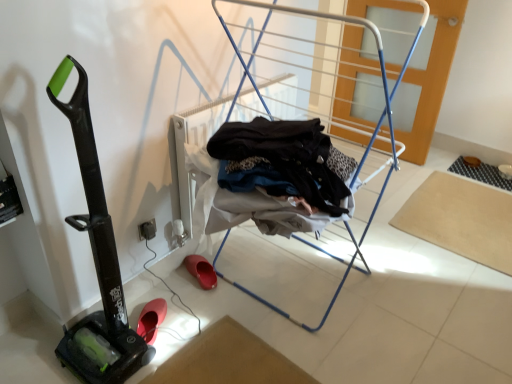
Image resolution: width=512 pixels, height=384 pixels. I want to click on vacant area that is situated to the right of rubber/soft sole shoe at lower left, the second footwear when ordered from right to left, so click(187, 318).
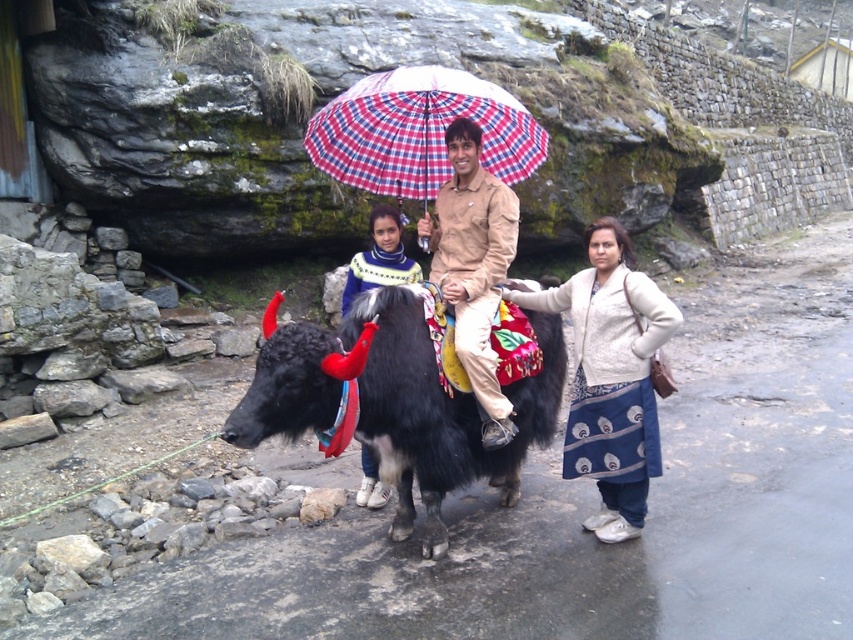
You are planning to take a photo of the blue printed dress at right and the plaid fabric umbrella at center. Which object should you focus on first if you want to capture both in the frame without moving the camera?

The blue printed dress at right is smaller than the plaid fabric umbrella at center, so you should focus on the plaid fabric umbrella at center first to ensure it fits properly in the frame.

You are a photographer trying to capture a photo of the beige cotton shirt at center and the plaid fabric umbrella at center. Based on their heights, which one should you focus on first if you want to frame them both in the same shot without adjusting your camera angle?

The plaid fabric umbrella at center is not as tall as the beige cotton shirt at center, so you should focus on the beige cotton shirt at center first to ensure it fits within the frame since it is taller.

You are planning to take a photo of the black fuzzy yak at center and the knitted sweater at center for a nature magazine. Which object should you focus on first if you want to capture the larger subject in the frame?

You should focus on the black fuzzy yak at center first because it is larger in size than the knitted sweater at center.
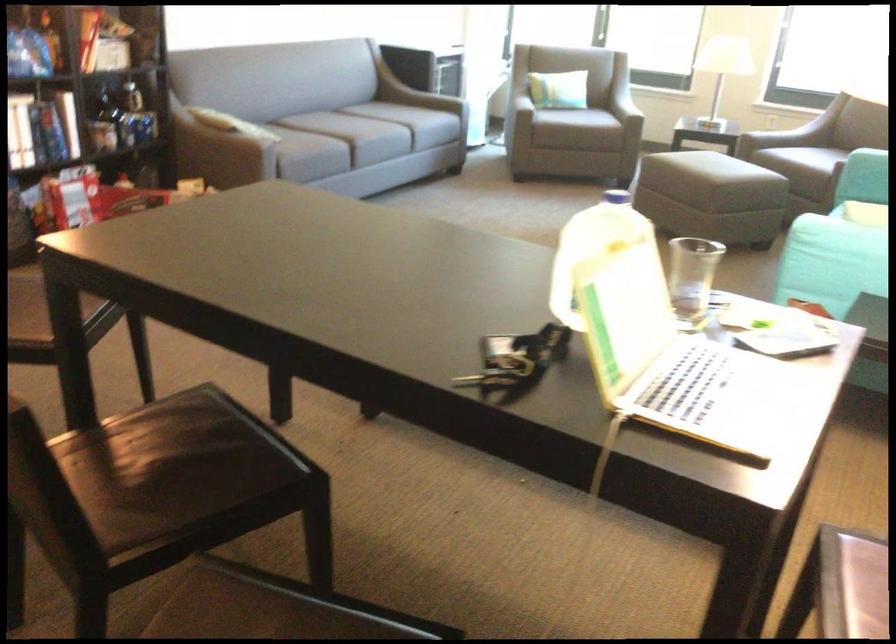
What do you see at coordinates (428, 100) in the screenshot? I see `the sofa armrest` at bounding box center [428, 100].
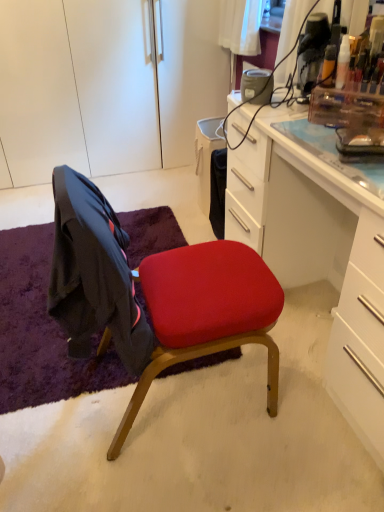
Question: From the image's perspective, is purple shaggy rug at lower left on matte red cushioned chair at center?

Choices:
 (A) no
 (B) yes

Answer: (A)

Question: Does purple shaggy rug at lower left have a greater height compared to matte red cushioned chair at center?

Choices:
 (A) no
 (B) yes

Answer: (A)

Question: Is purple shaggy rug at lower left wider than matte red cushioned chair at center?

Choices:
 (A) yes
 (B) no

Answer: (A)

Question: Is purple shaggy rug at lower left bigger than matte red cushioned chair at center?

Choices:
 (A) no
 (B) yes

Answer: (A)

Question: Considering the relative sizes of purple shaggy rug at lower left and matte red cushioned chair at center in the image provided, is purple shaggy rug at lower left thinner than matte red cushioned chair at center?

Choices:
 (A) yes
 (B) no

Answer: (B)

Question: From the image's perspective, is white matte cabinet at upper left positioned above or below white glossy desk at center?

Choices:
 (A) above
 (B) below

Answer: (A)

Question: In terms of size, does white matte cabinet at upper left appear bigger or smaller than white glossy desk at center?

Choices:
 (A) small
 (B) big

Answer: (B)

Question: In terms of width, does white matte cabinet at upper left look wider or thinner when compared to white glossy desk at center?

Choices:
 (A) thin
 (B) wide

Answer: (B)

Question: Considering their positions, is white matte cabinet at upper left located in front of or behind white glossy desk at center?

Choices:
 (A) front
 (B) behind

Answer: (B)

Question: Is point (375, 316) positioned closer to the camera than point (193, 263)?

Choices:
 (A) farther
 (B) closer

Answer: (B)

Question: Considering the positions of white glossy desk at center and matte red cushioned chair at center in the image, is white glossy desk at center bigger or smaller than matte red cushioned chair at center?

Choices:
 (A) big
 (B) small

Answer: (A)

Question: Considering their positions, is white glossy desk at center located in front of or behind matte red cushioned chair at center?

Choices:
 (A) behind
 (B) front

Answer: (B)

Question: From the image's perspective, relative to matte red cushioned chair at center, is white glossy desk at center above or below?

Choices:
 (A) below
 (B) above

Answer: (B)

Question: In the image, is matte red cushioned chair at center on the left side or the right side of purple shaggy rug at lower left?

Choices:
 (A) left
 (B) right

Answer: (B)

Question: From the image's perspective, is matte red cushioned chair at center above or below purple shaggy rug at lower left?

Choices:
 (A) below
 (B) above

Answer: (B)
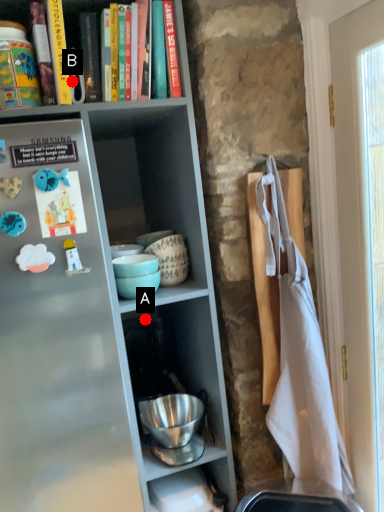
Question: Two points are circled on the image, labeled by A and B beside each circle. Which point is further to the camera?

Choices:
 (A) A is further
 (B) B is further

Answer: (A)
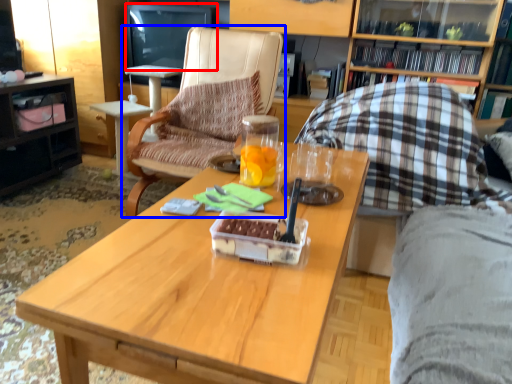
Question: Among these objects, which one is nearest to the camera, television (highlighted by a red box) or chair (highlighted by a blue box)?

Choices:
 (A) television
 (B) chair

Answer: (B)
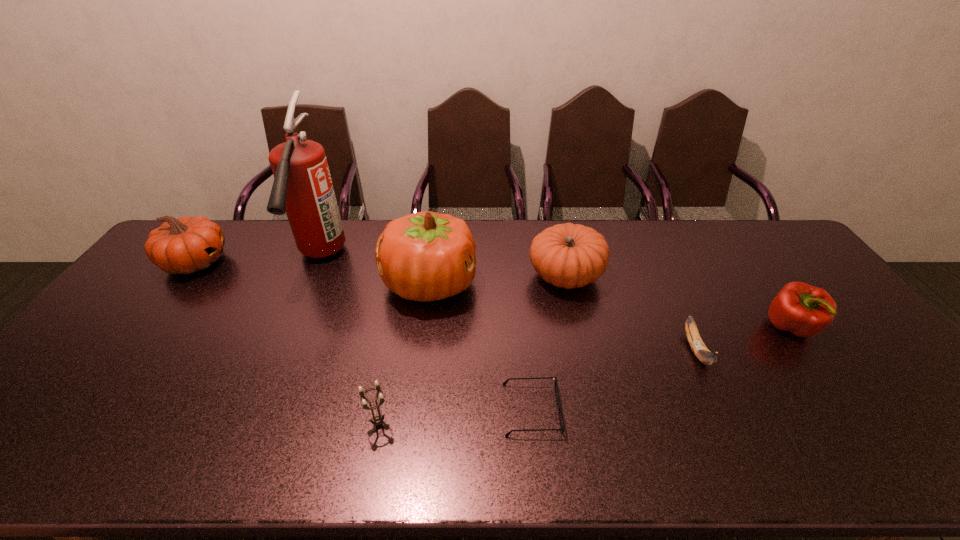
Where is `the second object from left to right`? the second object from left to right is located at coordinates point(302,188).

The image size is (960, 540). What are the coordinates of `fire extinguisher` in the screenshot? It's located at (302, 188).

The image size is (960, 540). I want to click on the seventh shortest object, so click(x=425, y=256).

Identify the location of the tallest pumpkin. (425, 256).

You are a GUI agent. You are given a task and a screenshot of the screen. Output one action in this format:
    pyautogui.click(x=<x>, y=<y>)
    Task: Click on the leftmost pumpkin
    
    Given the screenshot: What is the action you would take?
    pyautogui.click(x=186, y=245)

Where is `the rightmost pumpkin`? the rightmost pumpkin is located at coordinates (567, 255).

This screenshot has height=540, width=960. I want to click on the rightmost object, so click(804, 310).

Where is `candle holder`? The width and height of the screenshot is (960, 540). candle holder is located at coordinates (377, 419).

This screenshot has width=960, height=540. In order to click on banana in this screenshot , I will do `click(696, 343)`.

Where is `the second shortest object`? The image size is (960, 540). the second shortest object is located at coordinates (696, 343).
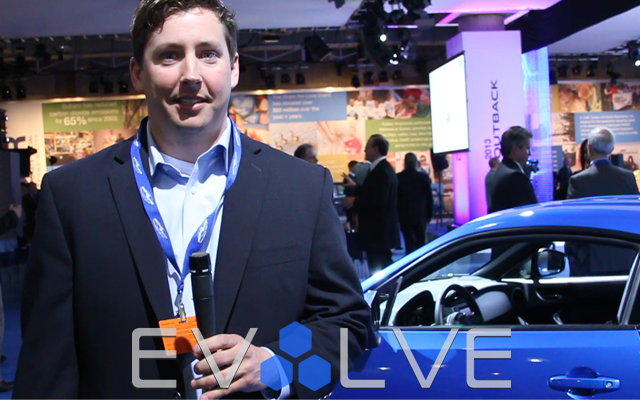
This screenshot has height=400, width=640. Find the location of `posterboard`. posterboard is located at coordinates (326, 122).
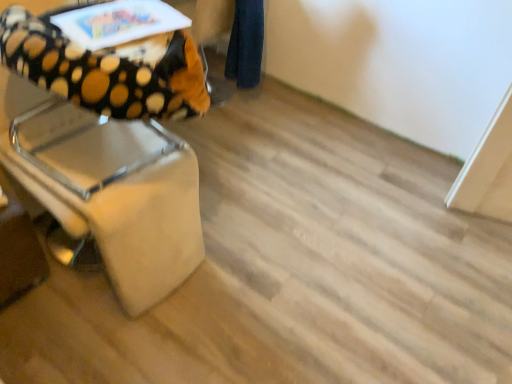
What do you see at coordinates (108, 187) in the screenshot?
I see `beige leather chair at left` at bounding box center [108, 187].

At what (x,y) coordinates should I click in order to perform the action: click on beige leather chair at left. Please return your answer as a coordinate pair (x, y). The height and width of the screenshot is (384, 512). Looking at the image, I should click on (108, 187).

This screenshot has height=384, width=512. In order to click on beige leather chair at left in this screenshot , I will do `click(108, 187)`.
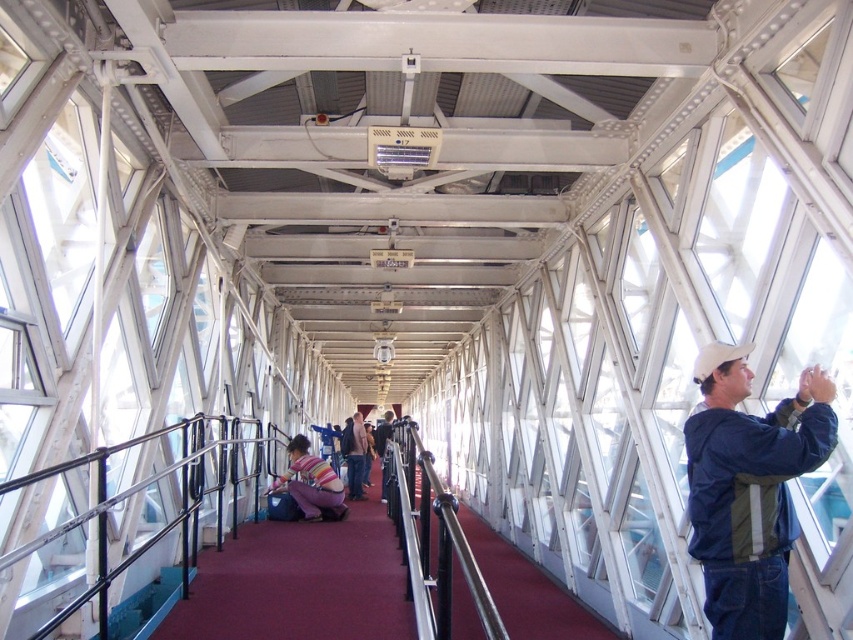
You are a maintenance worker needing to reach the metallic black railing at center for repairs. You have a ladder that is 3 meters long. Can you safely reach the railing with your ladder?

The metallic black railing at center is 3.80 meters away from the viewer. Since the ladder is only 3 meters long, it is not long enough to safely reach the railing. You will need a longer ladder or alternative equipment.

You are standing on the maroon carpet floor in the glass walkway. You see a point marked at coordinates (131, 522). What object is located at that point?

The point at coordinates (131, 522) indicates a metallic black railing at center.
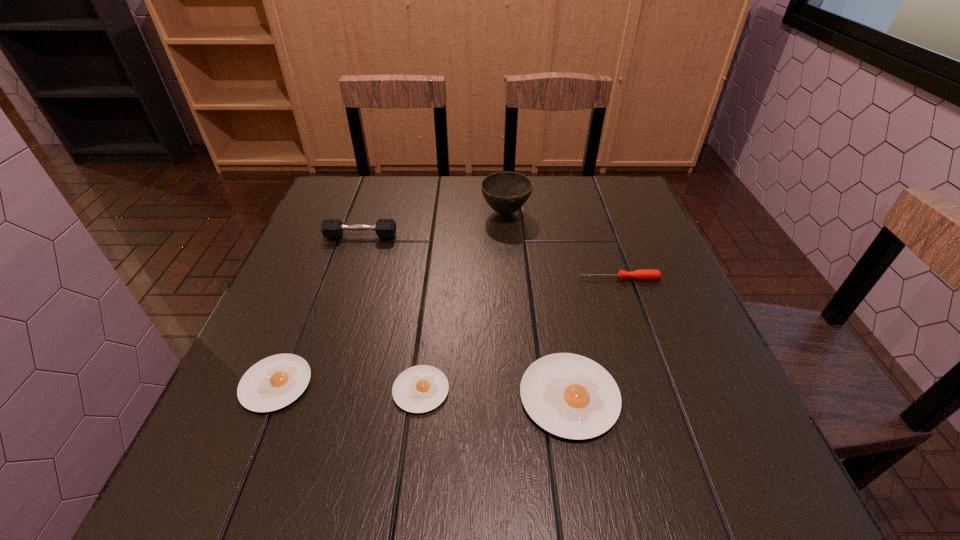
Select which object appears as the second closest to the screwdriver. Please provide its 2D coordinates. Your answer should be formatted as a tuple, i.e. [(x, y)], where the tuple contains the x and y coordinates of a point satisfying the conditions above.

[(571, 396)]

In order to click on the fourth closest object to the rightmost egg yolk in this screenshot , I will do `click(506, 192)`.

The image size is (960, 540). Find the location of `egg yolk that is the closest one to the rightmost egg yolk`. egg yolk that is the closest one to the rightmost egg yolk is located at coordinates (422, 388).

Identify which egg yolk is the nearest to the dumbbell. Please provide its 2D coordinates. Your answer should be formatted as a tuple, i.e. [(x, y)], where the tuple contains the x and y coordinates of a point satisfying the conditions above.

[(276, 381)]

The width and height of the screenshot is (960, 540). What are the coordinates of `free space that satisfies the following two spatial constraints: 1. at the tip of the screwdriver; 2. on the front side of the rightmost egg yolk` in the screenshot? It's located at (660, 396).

=======

What to do
Please rewrite all of the data above, changing every "plaid fabric umbrella" to "checkered cloth umbrella" and leaving everything else the same. Leave the pictures out of your answer.

Output below
Image resolution: width=512 pixels, height=384 pixels. I want to click on vacant area that is situated to the right of rubber/soft sole shoe at lower left, the second footwear when ordered from right to left, so click(187, 318).
You are planning to take a photo of the blue printed dress at right and the checkered cloth umbrella at center. Which object should you focus on first if you want to capture both in the frame without moving the camera?

The blue printed dress at right is smaller than the checkered cloth umbrella at center, so you should focus on the checkered cloth umbrella at center first to ensure it fits properly in the frame.

You are a photographer trying to capture a photo of the beige cotton shirt at center and the checkered cloth umbrella at center. Based on their heights, which one should you focus on first if you want to frame them both in the same shot without adjusting your camera angle?

The checkered cloth umbrella at center is not as tall as the beige cotton shirt at center, so you should focus on the beige cotton shirt at center first to ensure it fits within the frame since it is taller.

You are planning to take a photo of the black fuzzy yak at center and the knitted sweater at center for a nature magazine. Which object should you focus on first if you want to capture the larger subject in the frame?

You should focus on the black fuzzy yak at center first because it is larger in size than the knitted sweater at center.
What do you see at coordinates (428, 100) in the screenshot? I see `the sofa armrest` at bounding box center [428, 100].
Question: From the image's perspective, is purple shaggy rug at lower left on matte red cushioned chair at center?

Choices:
 (A) no
 (B) yes

Answer: (A)

Question: Does purple shaggy rug at lower left have a greater height compared to matte red cushioned chair at center?

Choices:
 (A) no
 (B) yes

Answer: (A)

Question: Is purple shaggy rug at lower left wider than matte red cushioned chair at center?

Choices:
 (A) yes
 (B) no

Answer: (A)

Question: Is purple shaggy rug at lower left bigger than matte red cushioned chair at center?

Choices:
 (A) no
 (B) yes

Answer: (A)

Question: Considering the relative sizes of purple shaggy rug at lower left and matte red cushioned chair at center in the image provided, is purple shaggy rug at lower left thinner than matte red cushioned chair at center?

Choices:
 (A) yes
 (B) no

Answer: (B)

Question: From the image's perspective, is white matte cabinet at upper left positioned above or below white glossy desk at center?

Choices:
 (A) above
 (B) below

Answer: (A)

Question: In terms of size, does white matte cabinet at upper left appear bigger or smaller than white glossy desk at center?

Choices:
 (A) small
 (B) big

Answer: (B)

Question: In terms of width, does white matte cabinet at upper left look wider or thinner when compared to white glossy desk at center?

Choices:
 (A) thin
 (B) wide

Answer: (B)

Question: Considering their positions, is white matte cabinet at upper left located in front of or behind white glossy desk at center?

Choices:
 (A) front
 (B) behind

Answer: (B)

Question: Is point (375, 316) positioned closer to the camera than point (193, 263)?

Choices:
 (A) farther
 (B) closer

Answer: (B)

Question: Considering the positions of white glossy desk at center and matte red cushioned chair at center in the image, is white glossy desk at center bigger or smaller than matte red cushioned chair at center?

Choices:
 (A) big
 (B) small

Answer: (A)

Question: Considering their positions, is white glossy desk at center located in front of or behind matte red cushioned chair at center?

Choices:
 (A) behind
 (B) front

Answer: (B)

Question: From the image's perspective, relative to matte red cushioned chair at center, is white glossy desk at center above or below?

Choices:
 (A) below
 (B) above

Answer: (B)

Question: In the image, is matte red cushioned chair at center on the left side or the right side of purple shaggy rug at lower left?

Choices:
 (A) left
 (B) right

Answer: (B)

Question: From the image's perspective, is matte red cushioned chair at center above or below purple shaggy rug at lower left?

Choices:
 (A) below
 (B) above

Answer: (B)
Question: Two points are circled on the image, labeled by A and B beside each circle. Which point is further to the camera?

Choices:
 (A) A is further
 (B) B is further

Answer: (A)
Question: Among these objects, which one is nearest to the camera, television (highlighted by a red box) or chair (highlighted by a blue box)?

Choices:
 (A) television
 (B) chair

Answer: (B)
Where is `the second object from left to right`? the second object from left to right is located at coordinates point(302,188).

The image size is (960, 540). What are the coordinates of `fire extinguisher` in the screenshot? It's located at (302, 188).

The image size is (960, 540). I want to click on the seventh shortest object, so click(x=425, y=256).

Identify the location of the tallest pumpkin. (425, 256).

You are a GUI agent. You are given a task and a screenshot of the screen. Output one action in this format:
    pyautogui.click(x=<x>, y=<y>)
    Task: Click on the leftmost pumpkin
    
    Given the screenshot: What is the action you would take?
    pyautogui.click(x=186, y=245)

Where is `the rightmost pumpkin`? the rightmost pumpkin is located at coordinates (567, 255).

This screenshot has height=540, width=960. I want to click on the rightmost object, so click(804, 310).

Where is `candle holder`? The width and height of the screenshot is (960, 540). candle holder is located at coordinates (377, 419).

This screenshot has width=960, height=540. In order to click on banana in this screenshot , I will do `click(696, 343)`.

Where is `the second shortest object`? The image size is (960, 540). the second shortest object is located at coordinates (696, 343).
This screenshot has height=400, width=640. Find the location of `posterboard`. posterboard is located at coordinates (326, 122).
What do you see at coordinates (108, 187) in the screenshot?
I see `beige leather chair at left` at bounding box center [108, 187].

At what (x,y) coordinates should I click in order to perform the action: click on beige leather chair at left. Please return your answer as a coordinate pair (x, y). The height and width of the screenshot is (384, 512). Looking at the image, I should click on (108, 187).

This screenshot has height=384, width=512. In order to click on beige leather chair at left in this screenshot , I will do `click(108, 187)`.
You are a maintenance worker needing to reach the metallic black railing at center for repairs. You have a ladder that is 3 meters long. Can you safely reach the railing with your ladder?

The metallic black railing at center is 3.80 meters away from the viewer. Since the ladder is only 3 meters long, it is not long enough to safely reach the railing. You will need a longer ladder or alternative equipment.

You are standing on the maroon carpet floor in the glass walkway. You see a point marked at coordinates (131, 522). What object is located at that point?

The point at coordinates (131, 522) indicates a metallic black railing at center.
Select which object appears as the second closest to the screwdriver. Please provide its 2D coordinates. Your answer should be formatted as a tuple, i.e. [(x, y)], where the tuple contains the x and y coordinates of a point satisfying the conditions above.

[(571, 396)]

In order to click on the fourth closest object to the rightmost egg yolk in this screenshot , I will do `click(506, 192)`.

The image size is (960, 540). Find the location of `egg yolk that is the closest one to the rightmost egg yolk`. egg yolk that is the closest one to the rightmost egg yolk is located at coordinates (422, 388).

Identify which egg yolk is the nearest to the dumbbell. Please provide its 2D coordinates. Your answer should be formatted as a tuple, i.e. [(x, y)], where the tuple contains the x and y coordinates of a point satisfying the conditions above.

[(276, 381)]

The width and height of the screenshot is (960, 540). What are the coordinates of `free space that satisfies the following two spatial constraints: 1. at the tip of the screwdriver; 2. on the front side of the rightmost egg yolk` in the screenshot? It's located at (660, 396).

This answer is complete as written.